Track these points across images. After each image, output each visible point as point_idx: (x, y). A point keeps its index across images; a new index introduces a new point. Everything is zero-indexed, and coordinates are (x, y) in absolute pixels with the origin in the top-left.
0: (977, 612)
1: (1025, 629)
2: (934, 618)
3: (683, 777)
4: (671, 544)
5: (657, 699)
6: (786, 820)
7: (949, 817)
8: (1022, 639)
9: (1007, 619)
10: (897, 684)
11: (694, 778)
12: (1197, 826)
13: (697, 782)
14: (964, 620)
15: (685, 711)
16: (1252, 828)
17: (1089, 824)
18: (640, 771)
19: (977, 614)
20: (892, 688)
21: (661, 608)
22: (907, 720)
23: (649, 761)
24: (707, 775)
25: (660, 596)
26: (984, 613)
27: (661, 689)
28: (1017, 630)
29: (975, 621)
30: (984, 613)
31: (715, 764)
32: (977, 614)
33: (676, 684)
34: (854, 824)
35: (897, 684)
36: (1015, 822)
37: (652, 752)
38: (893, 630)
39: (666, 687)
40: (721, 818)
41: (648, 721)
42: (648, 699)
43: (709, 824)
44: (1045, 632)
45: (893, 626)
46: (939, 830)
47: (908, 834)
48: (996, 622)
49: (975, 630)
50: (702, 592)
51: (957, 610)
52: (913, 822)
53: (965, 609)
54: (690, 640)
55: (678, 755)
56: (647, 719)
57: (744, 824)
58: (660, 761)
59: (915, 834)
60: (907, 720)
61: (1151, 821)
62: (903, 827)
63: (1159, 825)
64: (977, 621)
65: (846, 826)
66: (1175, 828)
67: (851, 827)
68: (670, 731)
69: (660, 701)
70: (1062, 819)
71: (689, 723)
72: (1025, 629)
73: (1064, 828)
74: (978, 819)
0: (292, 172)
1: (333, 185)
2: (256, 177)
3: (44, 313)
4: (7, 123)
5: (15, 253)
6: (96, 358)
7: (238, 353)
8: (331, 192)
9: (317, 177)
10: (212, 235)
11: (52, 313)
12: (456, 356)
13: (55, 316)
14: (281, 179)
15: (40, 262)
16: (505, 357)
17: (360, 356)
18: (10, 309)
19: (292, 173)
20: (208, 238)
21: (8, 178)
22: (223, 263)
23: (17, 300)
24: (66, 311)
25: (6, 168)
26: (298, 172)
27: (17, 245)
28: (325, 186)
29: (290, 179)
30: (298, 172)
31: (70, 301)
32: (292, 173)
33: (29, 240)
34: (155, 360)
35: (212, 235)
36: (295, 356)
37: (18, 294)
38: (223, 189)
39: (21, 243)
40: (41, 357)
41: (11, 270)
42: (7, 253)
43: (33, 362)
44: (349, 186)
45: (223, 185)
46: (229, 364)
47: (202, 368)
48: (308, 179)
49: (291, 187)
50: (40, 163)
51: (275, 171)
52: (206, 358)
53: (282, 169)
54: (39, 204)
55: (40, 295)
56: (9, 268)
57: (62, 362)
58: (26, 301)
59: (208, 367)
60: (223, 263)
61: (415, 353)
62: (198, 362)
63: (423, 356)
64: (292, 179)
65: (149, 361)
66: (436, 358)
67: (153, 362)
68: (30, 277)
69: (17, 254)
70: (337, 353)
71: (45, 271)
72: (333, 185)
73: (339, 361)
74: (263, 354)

Stated problem
Render all of the material above as a JSON array of strings, with one string per line and blank lines left out.

Exercise solution
[
  "Track these points across images. After each image, output each visible point as point_idx: (x, y). A point keeps its index across images; a new index introduces a new point. Everything is zero-indexed, and coordinates are (x, y) in absolute pixels with the origin in the top-left.",
  "0: (977, 612)",
  "1: (1025, 629)",
  "2: (934, 618)",
  "3: (683, 777)",
  "4: (671, 544)",
  "5: (657, 699)",
  "6: (786, 820)",
  "7: (949, 817)",
  "8: (1022, 639)",
  "9: (1007, 619)",
  "10: (897, 684)",
  "11: (694, 778)",
  "12: (1197, 826)",
  "13: (697, 782)",
  "14: (964, 620)",
  "15: (685, 711)",
  "16: (1252, 828)",
  "17: (1089, 824)",
  "18: (640, 771)",
  "19: (977, 614)",
  "20: (892, 688)",
  "21: (661, 608)",
  "22: (907, 720)",
  "23: (649, 761)",
  "24: (707, 775)",
  "25: (660, 596)",
  "26: (984, 613)",
  "27: (661, 689)",
  "28: (1017, 630)",
  "29: (975, 621)",
  "30: (984, 613)",
  "31: (715, 764)",
  "32: (977, 614)",
  "33: (676, 684)",
  "34: (854, 824)",
  "35: (897, 684)",
  "36: (1015, 822)",
  "37: (652, 752)",
  "38: (893, 630)",
  "39: (666, 687)",
  "40: (721, 818)",
  "41: (648, 721)",
  "42: (648, 699)",
  "43: (709, 824)",
  "44: (1045, 632)",
  "45: (893, 626)",
  "46: (939, 830)",
  "47: (908, 834)",
  "48: (996, 622)",
  "49: (975, 630)",
  "50: (702, 592)",
  "51: (957, 610)",
  "52: (913, 822)",
  "53: (965, 609)",
  "54: (690, 640)",
  "55: (678, 755)",
  "56: (647, 719)",
  "57: (744, 824)",
  "58: (660, 761)",
  "59: (915, 834)",
  "60: (907, 720)",
  "61: (1151, 821)",
  "62: (903, 827)",
  "63: (1159, 825)",
  "64: (977, 621)",
  "65: (846, 826)",
  "66: (1175, 828)",
  "67: (851, 827)",
  "68: (670, 731)",
  "69: (660, 701)",
  "70: (1062, 819)",
  "71: (689, 723)",
  "72: (1025, 629)",
  "73: (1064, 828)",
  "74: (978, 819)",
  "0: (292, 172)",
  "1: (333, 185)",
  "2: (256, 177)",
  "3: (44, 313)",
  "4: (7, 123)",
  "5: (15, 253)",
  "6: (96, 358)",
  "7: (238, 353)",
  "8: (331, 192)",
  "9: (317, 177)",
  "10: (212, 235)",
  "11: (52, 313)",
  "12: (456, 356)",
  "13: (55, 316)",
  "14: (281, 179)",
  "15: (40, 262)",
  "16: (505, 357)",
  "17: (360, 356)",
  "18: (10, 309)",
  "19: (292, 173)",
  "20: (208, 238)",
  "21: (8, 178)",
  "22: (223, 263)",
  "23: (17, 300)",
  "24: (66, 311)",
  "25: (6, 168)",
  "26: (298, 172)",
  "27: (17, 245)",
  "28: (325, 186)",
  "29: (290, 179)",
  "30: (298, 172)",
  "31: (70, 301)",
  "32: (292, 173)",
  "33: (29, 240)",
  "34: (155, 360)",
  "35: (212, 235)",
  "36: (295, 356)",
  "37: (18, 294)",
  "38: (223, 189)",
  "39: (21, 243)",
  "40: (41, 357)",
  "41: (11, 270)",
  "42: (7, 253)",
  "43: (33, 362)",
  "44: (349, 186)",
  "45: (223, 185)",
  "46: (229, 364)",
  "47: (202, 368)",
  "48: (308, 179)",
  "49: (291, 187)",
  "50: (40, 163)",
  "51: (275, 171)",
  "52: (206, 358)",
  "53: (282, 169)",
  "54: (39, 204)",
  "55: (40, 295)",
  "56: (9, 268)",
  "57: (62, 362)",
  "58: (26, 301)",
  "59: (208, 367)",
  "60: (223, 263)",
  "61: (415, 353)",
  "62: (198, 362)",
  "63: (423, 356)",
  "64: (292, 179)",
  "65: (149, 361)",
  "66: (436, 358)",
  "67: (153, 362)",
  "68: (30, 277)",
  "69: (17, 254)",
  "70: (337, 353)",
  "71: (45, 271)",
  "72: (333, 185)",
  "73: (339, 361)",
  "74: (263, 354)"
]